● What needs to be done
Find the line with "(336, 652) = (442, 164): turquoise" in the entries below, then reproduce it and every line after it down to and including the line with "(681, 948) = (143, 179): black", exactly.

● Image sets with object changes
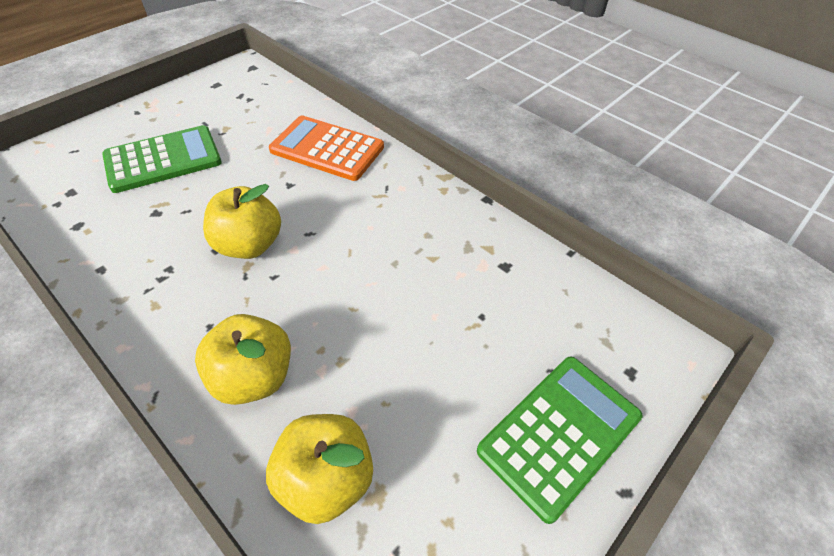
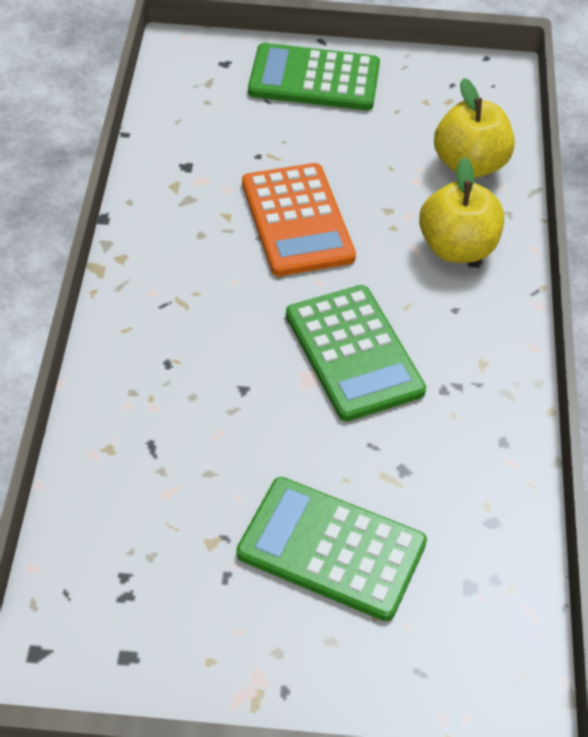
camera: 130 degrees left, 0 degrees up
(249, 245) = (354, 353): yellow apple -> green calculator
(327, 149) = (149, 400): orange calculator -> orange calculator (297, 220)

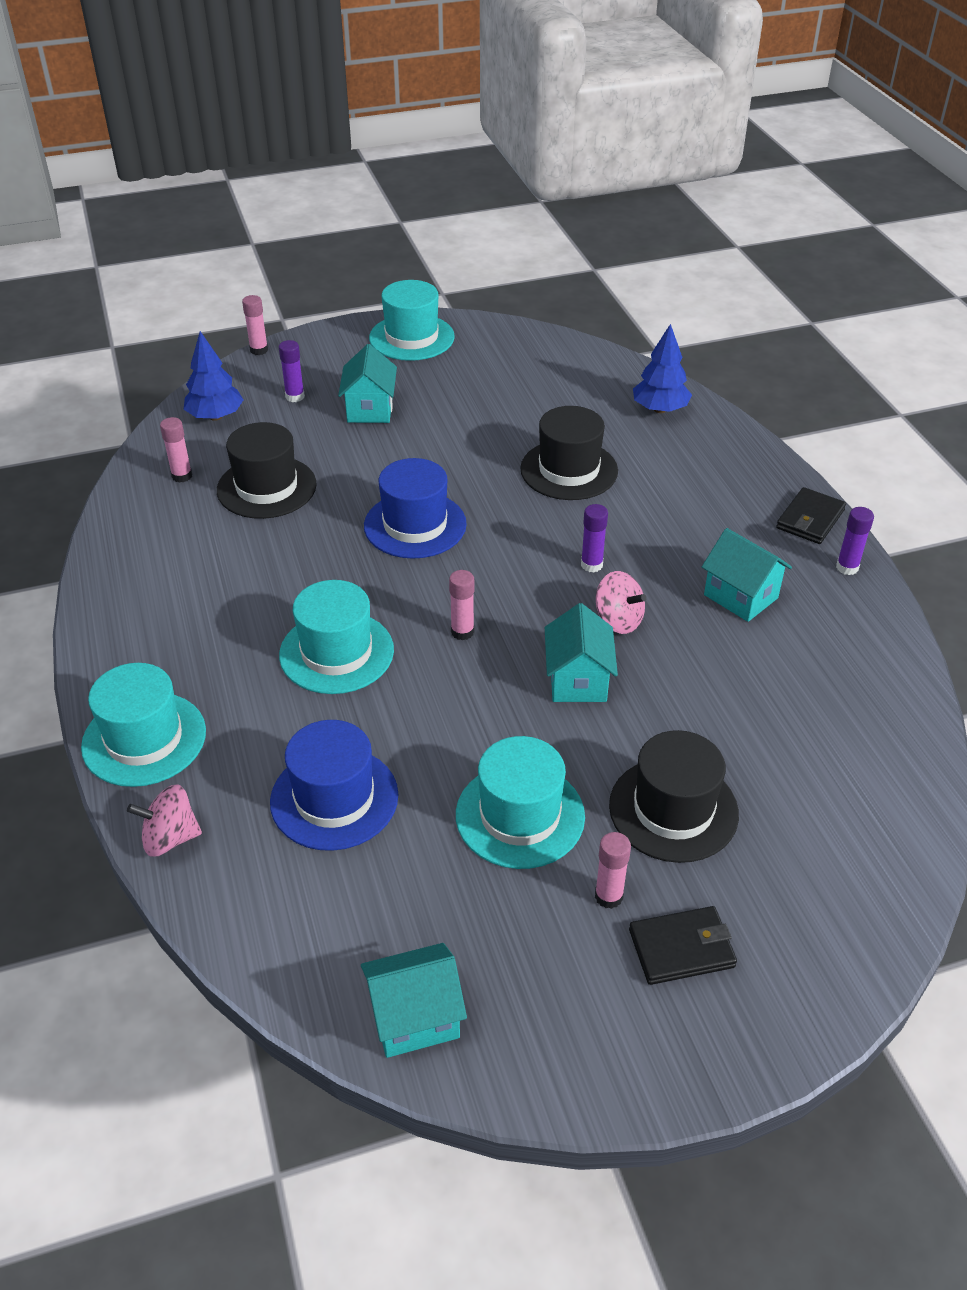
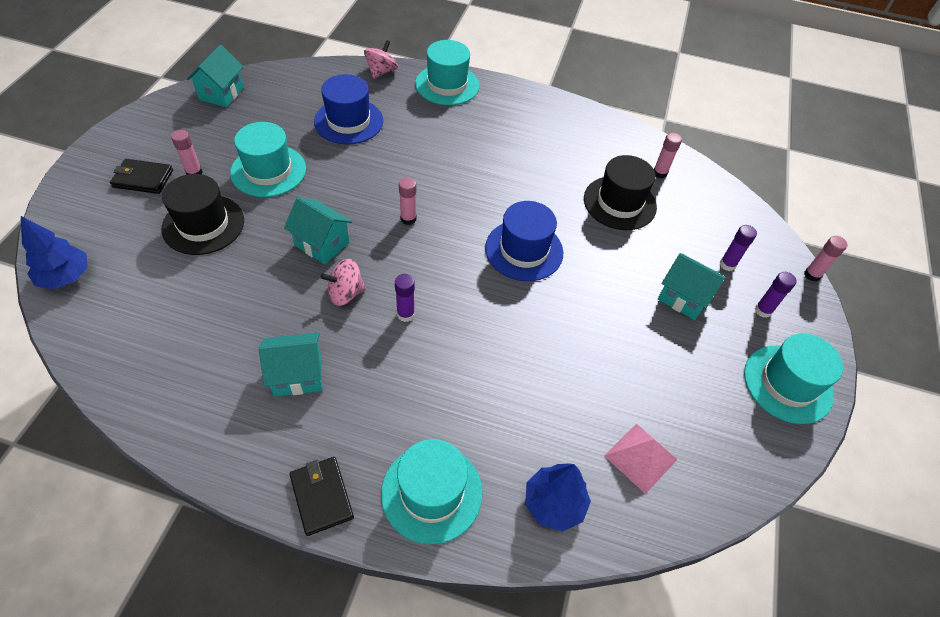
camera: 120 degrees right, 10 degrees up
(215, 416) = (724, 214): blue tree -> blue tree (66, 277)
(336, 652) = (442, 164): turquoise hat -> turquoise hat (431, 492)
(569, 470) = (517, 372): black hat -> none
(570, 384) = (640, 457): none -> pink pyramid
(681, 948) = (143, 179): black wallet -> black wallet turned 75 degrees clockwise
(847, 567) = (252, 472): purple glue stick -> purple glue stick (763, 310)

● Answer space
(336, 652) = (442, 164): turquoise hat -> turquoise hat (431, 492)
(569, 470) = (517, 372): black hat -> none
(570, 384) = (640, 457): none -> pink pyramid
(681, 948) = (143, 179): black wallet -> black wallet turned 75 degrees clockwise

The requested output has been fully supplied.